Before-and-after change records
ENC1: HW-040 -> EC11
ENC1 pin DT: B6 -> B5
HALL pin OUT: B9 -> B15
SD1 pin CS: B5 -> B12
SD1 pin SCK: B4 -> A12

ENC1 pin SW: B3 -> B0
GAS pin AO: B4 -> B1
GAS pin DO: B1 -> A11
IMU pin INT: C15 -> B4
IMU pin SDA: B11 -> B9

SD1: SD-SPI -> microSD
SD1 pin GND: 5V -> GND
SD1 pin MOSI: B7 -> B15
---
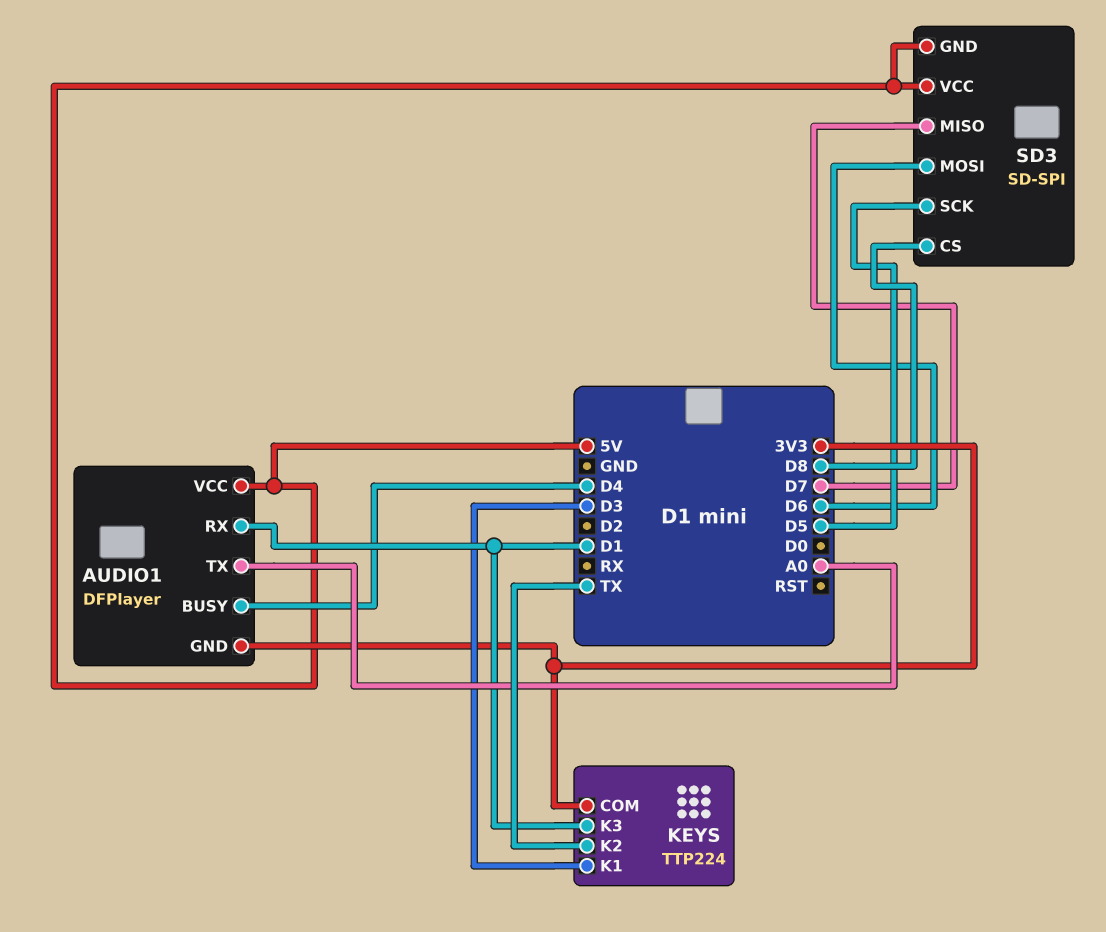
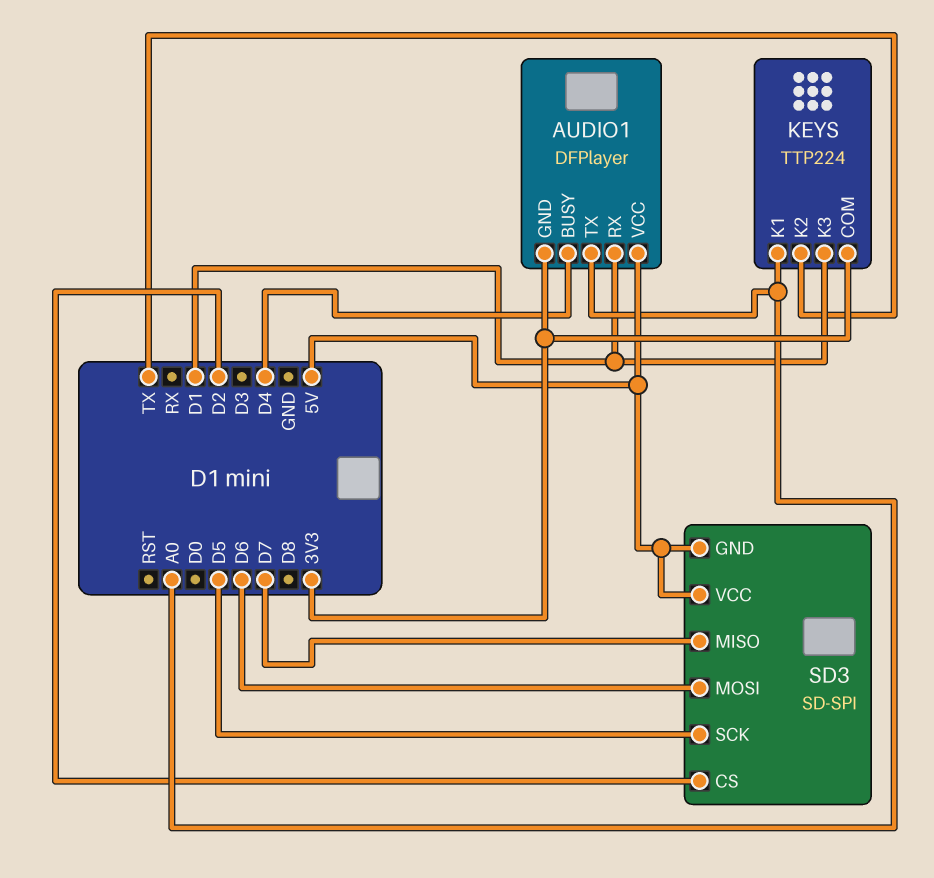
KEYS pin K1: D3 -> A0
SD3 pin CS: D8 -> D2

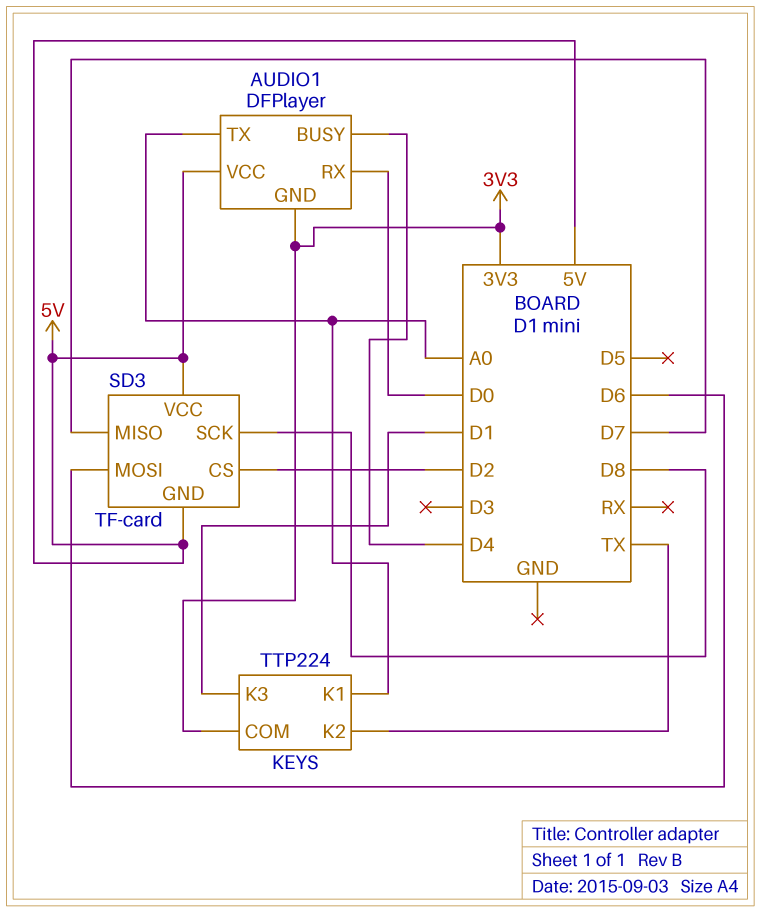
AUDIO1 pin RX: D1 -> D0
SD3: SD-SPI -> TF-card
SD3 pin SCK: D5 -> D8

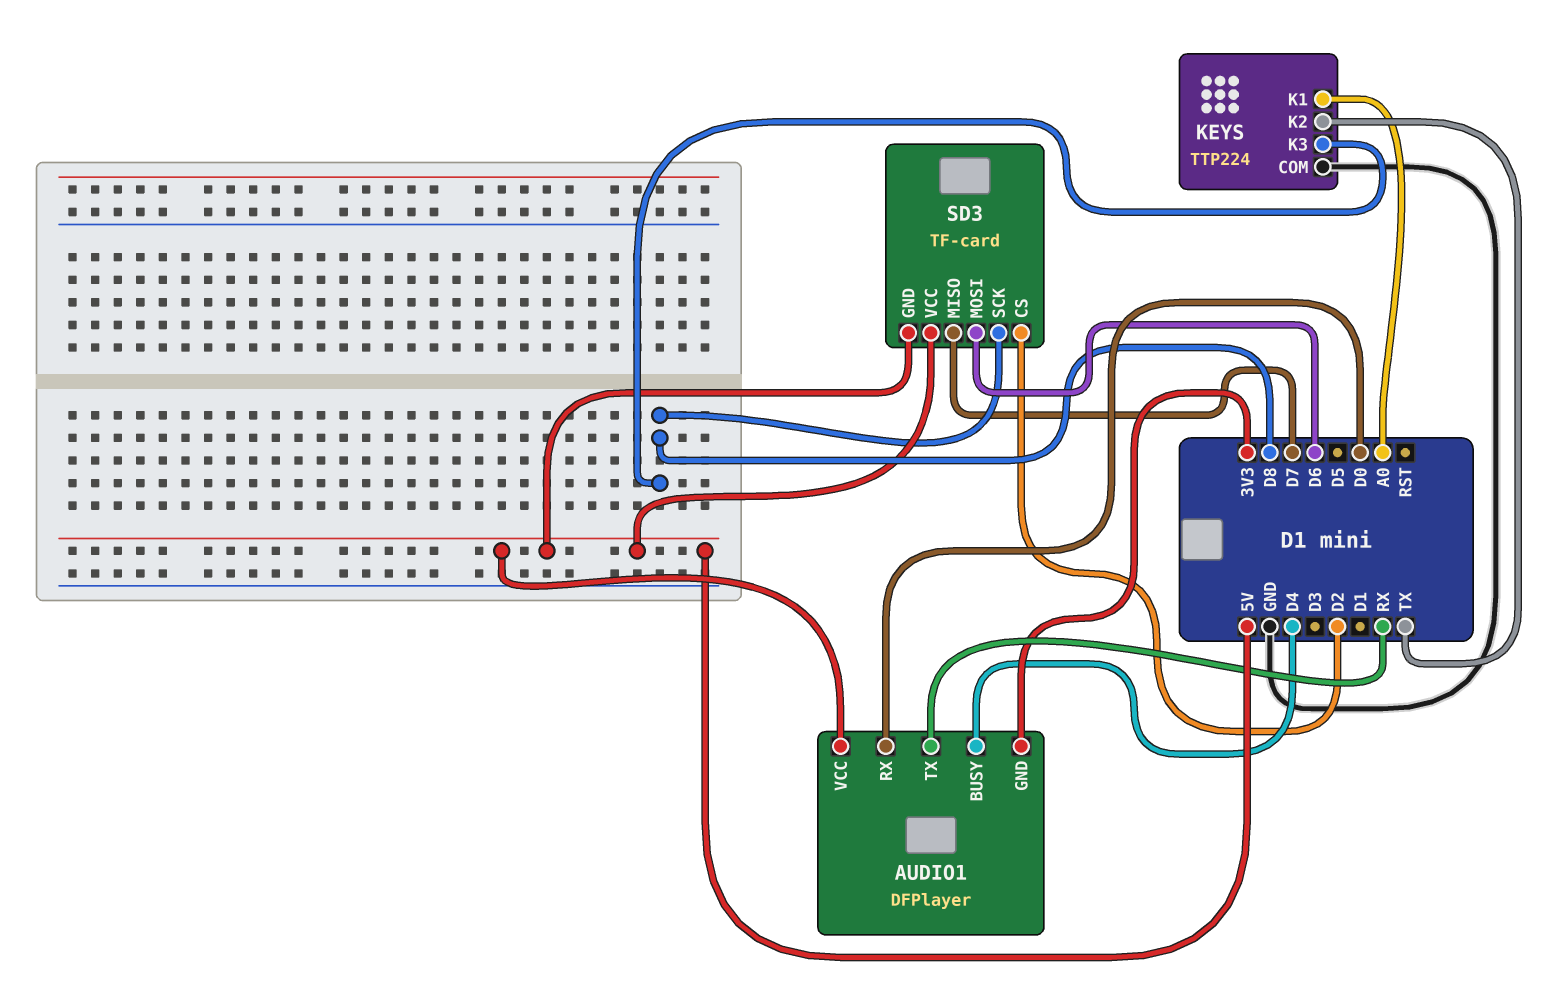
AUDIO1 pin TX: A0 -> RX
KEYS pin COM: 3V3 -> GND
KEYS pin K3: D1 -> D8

* **The task**: Your answer must be a single number: the count of lines in the records that include "KEYS".

* **Written solution**: 3